# DATASET EXTRACT
- Opening Delimiter -

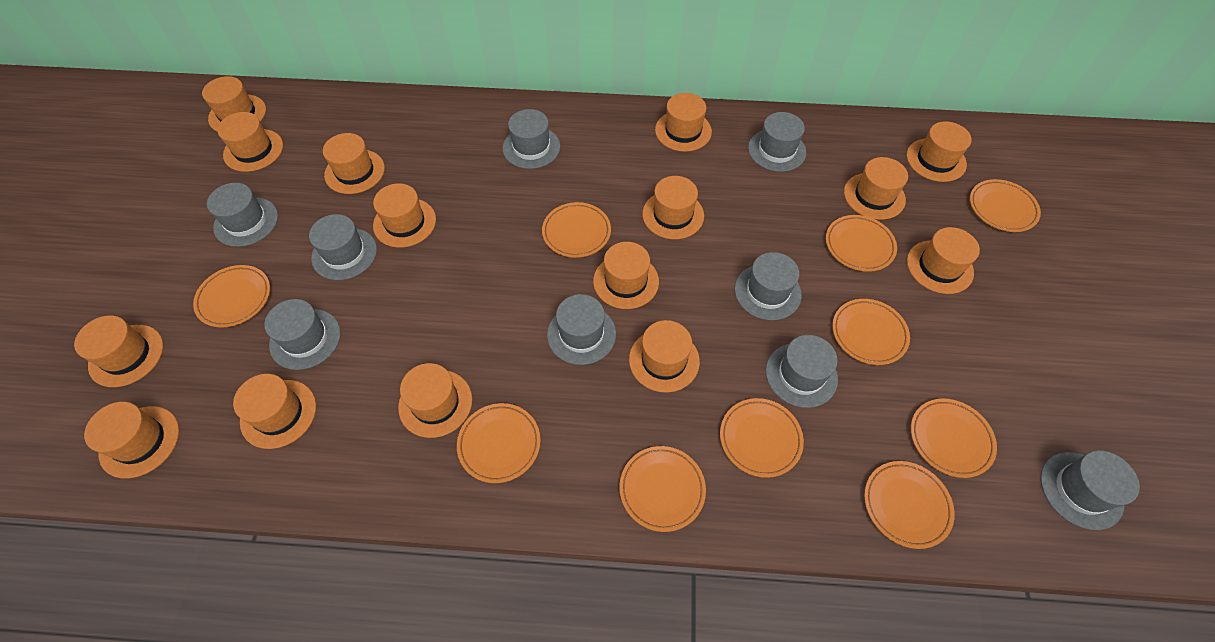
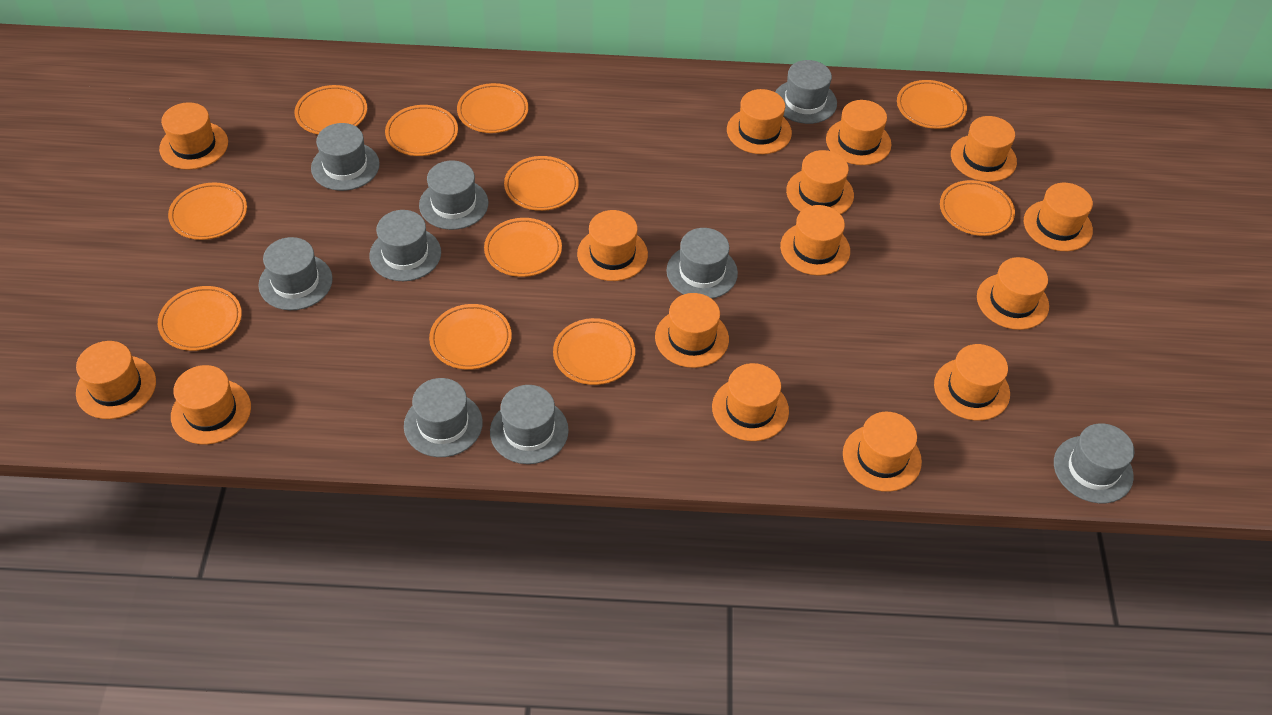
orange plate: 10 -> 11

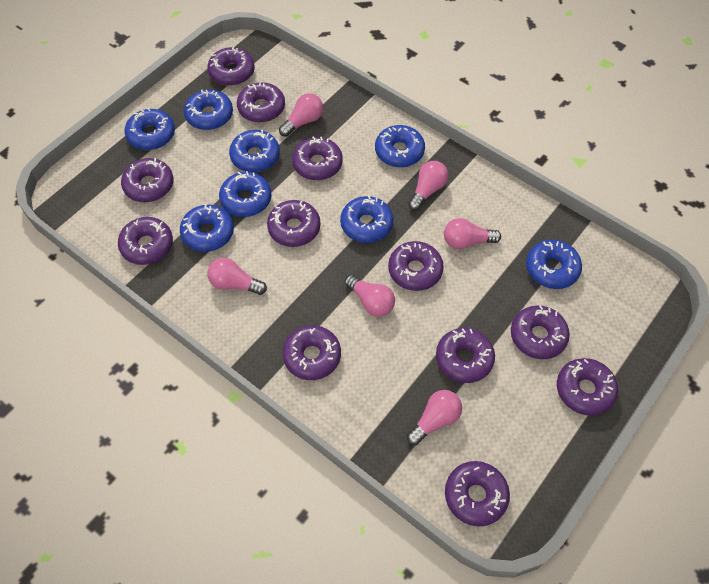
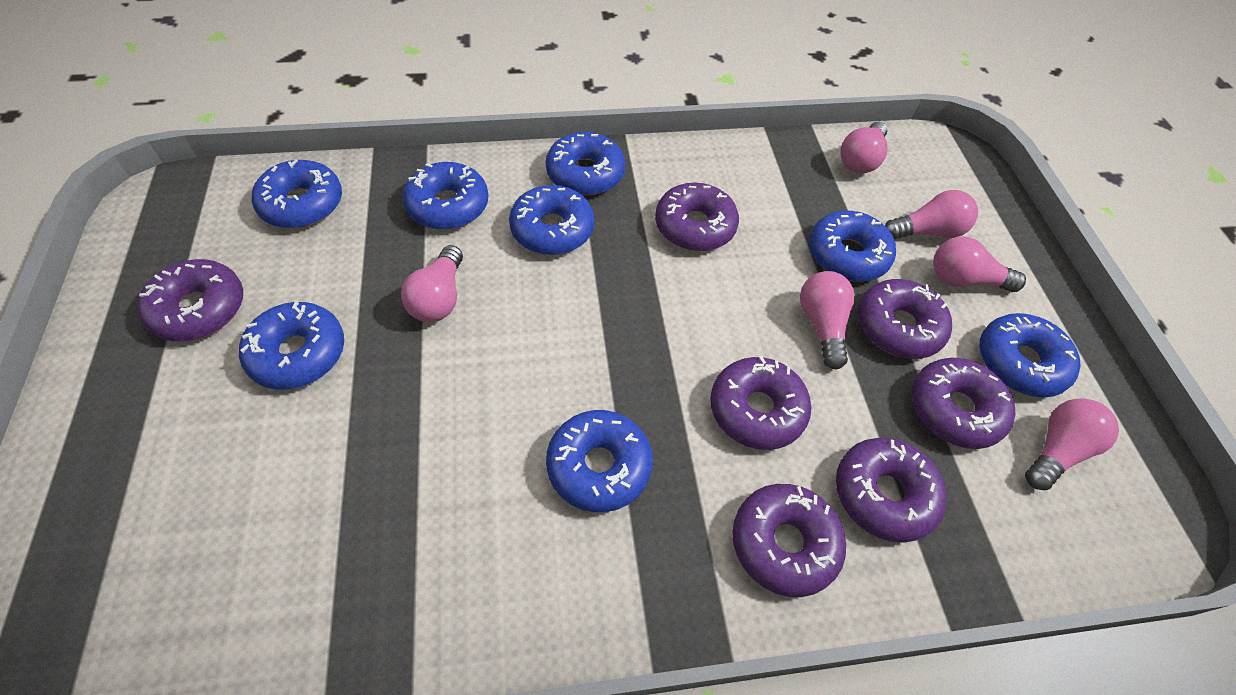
purple donut: 12 -> 7

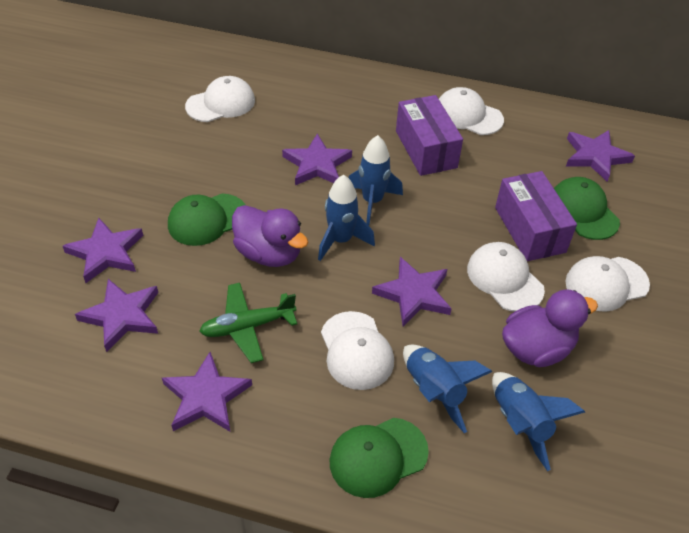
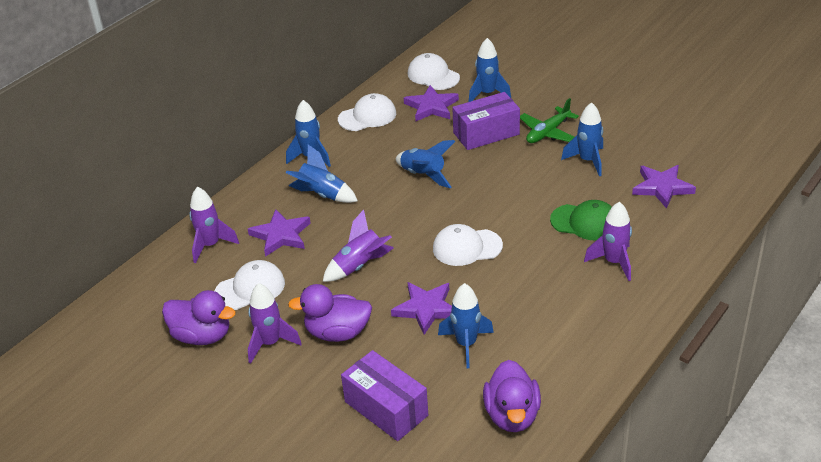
blue rocket: 4 -> 6
green cap: 3 -> 1
purple duck: 2 -> 3
purple rocket: 0 -> 4
purple star: 6 -> 4
white cap: 5 -> 4

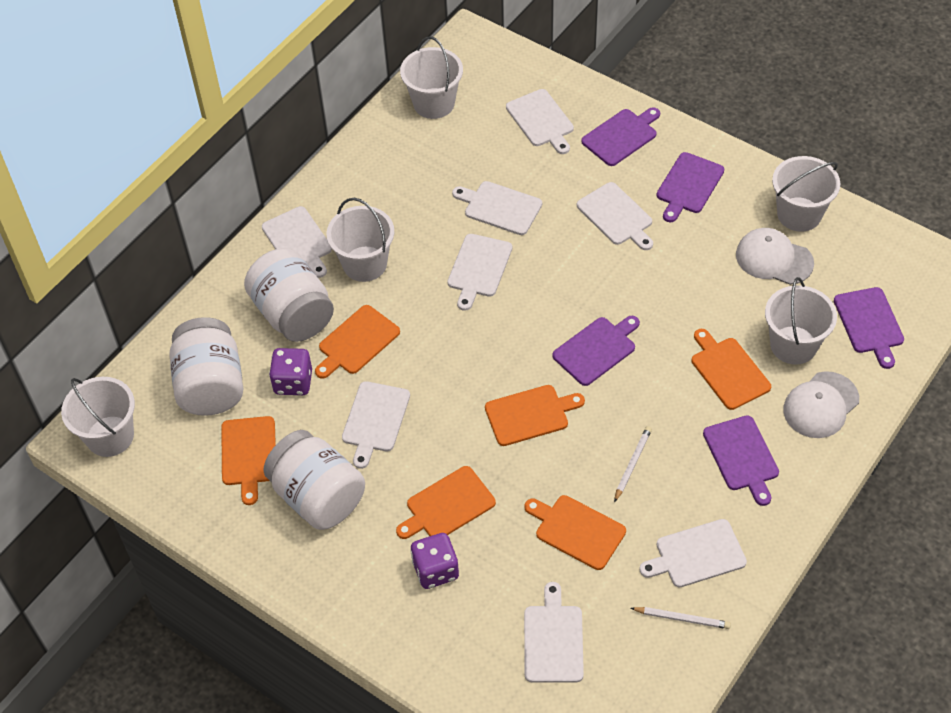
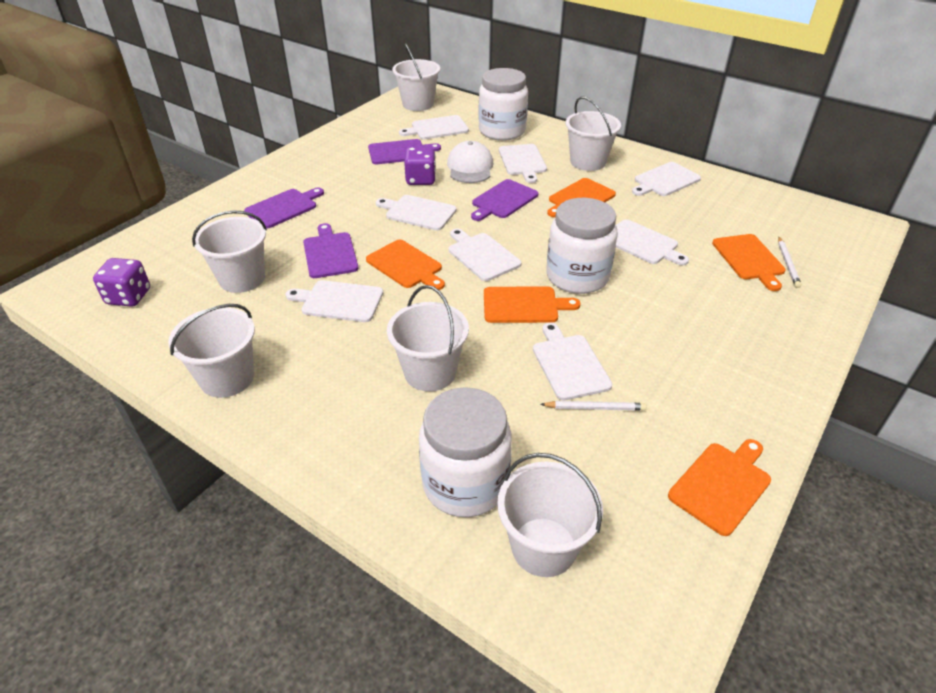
orange cutting board: 6 -> 5
purple cutting board: 5 -> 4
white bucket: 5 -> 6
white cap: 2 -> 1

- Closing Delimiter -

# WHAT YOU ARE ASKED TO DO
Could you reproduce the listing above exactly and drop every picture?

# ANSWER TO THE PROBLEM
orange plate: 10 -> 11

purple donut: 12 -> 7

blue rocket: 4 -> 6
green cap: 3 -> 1
purple duck: 2 -> 3
purple rocket: 0 -> 4
purple star: 6 -> 4
white cap: 5 -> 4

orange cutting board: 6 -> 5
purple cutting board: 5 -> 4
white bucket: 5 -> 6
white cap: 2 -> 1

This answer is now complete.